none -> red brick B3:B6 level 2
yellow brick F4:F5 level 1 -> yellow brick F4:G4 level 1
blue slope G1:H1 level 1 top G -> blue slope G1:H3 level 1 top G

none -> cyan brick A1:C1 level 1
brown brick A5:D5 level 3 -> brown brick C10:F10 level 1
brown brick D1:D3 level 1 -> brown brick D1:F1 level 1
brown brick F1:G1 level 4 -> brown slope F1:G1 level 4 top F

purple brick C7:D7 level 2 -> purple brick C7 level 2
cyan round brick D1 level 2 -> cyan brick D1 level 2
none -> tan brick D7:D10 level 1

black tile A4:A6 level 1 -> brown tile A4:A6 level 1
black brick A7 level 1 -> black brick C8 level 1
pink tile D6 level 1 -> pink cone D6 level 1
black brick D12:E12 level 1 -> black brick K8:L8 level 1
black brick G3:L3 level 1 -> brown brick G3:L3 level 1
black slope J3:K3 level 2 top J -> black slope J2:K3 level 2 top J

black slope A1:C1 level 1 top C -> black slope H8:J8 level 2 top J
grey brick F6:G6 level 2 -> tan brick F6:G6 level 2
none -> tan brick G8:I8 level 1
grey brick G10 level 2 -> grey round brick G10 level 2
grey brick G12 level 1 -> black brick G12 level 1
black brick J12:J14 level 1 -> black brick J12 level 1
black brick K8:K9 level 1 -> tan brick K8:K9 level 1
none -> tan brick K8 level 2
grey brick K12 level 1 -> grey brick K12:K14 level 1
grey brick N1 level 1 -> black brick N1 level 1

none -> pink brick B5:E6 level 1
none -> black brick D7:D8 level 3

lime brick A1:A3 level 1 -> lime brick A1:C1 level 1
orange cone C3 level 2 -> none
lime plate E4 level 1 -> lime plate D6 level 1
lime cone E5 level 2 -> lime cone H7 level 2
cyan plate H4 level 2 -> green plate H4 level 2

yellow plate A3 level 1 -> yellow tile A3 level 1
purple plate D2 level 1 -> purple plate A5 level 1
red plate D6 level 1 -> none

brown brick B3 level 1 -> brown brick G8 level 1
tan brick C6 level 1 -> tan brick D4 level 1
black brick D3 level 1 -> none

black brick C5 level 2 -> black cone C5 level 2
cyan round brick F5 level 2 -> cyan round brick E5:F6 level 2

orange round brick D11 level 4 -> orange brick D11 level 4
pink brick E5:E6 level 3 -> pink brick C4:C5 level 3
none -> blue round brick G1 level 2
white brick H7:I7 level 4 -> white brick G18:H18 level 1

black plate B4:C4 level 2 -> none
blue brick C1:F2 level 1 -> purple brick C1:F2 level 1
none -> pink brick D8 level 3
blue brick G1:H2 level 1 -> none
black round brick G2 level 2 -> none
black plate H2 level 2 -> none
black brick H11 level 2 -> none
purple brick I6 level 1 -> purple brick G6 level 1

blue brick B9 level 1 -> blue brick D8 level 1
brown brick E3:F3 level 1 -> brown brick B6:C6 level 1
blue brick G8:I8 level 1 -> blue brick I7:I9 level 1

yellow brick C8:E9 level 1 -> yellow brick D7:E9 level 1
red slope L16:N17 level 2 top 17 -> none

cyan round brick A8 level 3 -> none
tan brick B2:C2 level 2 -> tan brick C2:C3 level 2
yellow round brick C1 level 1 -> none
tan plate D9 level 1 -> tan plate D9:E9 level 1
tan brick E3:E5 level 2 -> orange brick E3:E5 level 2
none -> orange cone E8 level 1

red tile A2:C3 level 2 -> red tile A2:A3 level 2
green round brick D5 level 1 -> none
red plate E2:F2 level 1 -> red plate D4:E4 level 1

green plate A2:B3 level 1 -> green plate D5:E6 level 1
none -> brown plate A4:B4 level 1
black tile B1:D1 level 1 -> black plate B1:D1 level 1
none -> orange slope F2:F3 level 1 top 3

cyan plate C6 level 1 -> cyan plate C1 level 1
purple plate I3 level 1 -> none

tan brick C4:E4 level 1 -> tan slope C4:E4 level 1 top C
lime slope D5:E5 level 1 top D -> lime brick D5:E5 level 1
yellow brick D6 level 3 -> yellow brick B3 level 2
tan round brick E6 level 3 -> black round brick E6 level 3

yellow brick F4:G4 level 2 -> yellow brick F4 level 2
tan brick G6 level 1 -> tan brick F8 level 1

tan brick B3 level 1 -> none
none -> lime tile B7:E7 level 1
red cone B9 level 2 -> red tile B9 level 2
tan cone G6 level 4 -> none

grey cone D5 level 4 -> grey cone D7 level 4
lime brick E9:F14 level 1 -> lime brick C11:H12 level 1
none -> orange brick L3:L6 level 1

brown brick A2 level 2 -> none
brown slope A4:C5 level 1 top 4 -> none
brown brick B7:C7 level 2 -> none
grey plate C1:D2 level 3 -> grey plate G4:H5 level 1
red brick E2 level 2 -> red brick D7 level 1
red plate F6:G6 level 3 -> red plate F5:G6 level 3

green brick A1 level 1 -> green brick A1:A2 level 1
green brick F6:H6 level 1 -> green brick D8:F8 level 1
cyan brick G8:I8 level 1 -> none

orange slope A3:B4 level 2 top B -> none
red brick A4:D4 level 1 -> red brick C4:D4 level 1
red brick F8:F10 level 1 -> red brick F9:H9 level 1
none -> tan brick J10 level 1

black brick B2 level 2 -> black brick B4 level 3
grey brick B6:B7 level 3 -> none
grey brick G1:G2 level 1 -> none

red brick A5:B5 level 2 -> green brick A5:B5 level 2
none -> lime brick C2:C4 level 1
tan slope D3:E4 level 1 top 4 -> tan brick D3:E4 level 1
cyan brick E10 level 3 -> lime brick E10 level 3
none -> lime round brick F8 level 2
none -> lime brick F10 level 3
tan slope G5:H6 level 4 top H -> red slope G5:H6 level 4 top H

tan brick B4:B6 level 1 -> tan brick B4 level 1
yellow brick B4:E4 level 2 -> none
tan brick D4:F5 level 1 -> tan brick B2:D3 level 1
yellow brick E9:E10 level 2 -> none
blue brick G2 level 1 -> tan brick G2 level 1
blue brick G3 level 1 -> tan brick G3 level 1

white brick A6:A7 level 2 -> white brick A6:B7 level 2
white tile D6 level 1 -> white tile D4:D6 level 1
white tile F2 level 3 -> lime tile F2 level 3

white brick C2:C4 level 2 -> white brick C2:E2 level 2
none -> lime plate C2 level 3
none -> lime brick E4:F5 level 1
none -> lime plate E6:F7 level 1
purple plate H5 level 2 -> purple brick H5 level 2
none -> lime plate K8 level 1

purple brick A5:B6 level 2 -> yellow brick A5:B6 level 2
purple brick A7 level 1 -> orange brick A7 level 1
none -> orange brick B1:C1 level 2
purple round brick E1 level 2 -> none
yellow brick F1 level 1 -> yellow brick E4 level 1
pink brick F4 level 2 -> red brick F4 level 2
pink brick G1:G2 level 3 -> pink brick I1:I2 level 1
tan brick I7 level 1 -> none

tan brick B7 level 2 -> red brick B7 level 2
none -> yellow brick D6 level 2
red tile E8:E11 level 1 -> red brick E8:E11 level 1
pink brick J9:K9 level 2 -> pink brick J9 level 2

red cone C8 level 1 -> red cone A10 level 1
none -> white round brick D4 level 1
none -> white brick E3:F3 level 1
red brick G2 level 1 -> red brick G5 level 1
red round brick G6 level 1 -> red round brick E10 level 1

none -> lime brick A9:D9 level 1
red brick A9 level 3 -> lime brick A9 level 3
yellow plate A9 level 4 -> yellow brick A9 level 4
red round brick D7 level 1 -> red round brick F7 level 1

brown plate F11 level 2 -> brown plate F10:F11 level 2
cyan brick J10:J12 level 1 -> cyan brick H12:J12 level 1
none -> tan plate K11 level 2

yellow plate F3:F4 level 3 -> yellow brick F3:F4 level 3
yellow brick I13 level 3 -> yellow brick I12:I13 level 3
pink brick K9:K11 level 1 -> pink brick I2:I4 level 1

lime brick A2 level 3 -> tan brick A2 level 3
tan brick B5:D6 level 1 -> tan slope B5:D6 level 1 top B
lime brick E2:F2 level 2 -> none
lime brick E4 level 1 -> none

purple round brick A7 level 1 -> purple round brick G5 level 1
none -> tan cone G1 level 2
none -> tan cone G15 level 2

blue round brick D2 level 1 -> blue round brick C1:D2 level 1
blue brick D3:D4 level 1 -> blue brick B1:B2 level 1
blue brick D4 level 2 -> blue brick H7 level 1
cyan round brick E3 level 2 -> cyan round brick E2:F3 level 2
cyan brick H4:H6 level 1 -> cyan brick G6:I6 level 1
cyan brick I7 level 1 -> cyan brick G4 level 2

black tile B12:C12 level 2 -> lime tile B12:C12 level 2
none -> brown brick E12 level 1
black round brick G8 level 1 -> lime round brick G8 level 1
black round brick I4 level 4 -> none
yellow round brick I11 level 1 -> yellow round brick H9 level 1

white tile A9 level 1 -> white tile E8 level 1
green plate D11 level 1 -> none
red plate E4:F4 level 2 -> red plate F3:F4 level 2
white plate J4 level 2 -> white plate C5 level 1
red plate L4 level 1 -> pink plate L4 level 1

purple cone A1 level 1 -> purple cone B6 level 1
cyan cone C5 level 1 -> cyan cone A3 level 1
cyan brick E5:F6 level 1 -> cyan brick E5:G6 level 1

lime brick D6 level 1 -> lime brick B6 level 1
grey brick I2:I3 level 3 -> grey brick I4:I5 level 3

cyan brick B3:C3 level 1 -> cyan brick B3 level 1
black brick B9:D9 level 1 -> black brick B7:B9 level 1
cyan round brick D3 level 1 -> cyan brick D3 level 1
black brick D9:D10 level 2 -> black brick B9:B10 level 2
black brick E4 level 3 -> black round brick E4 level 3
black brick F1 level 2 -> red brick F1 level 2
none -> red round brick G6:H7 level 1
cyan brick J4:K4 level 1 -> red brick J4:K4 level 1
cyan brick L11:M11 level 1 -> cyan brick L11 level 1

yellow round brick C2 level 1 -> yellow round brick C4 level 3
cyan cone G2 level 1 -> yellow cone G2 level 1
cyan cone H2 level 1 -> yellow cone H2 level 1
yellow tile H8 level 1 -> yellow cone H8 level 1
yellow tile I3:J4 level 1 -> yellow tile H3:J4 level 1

==================================================

◆ Required action ◆
Copy every line in the data above that has the string "grey" in it.

◆ Task result ◆
grey brick F6:G6 level 2 -> tan brick F6:G6 level 2
grey brick G10 level 2 -> grey round brick G10 level 2
grey brick G12 level 1 -> black brick G12 level 1
grey brick K12 level 1 -> grey brick K12:K14 level 1
grey brick N1 level 1 -> black brick N1 level 1
grey cone D5 level 4 -> grey cone D7 level 4
grey plate C1:D2 level 3 -> grey plate G4:H5 level 1
grey brick B6:B7 level 3 -> none
grey brick G1:G2 level 1 -> none
grey brick I2:I3 level 3 -> grey brick I4:I5 level 3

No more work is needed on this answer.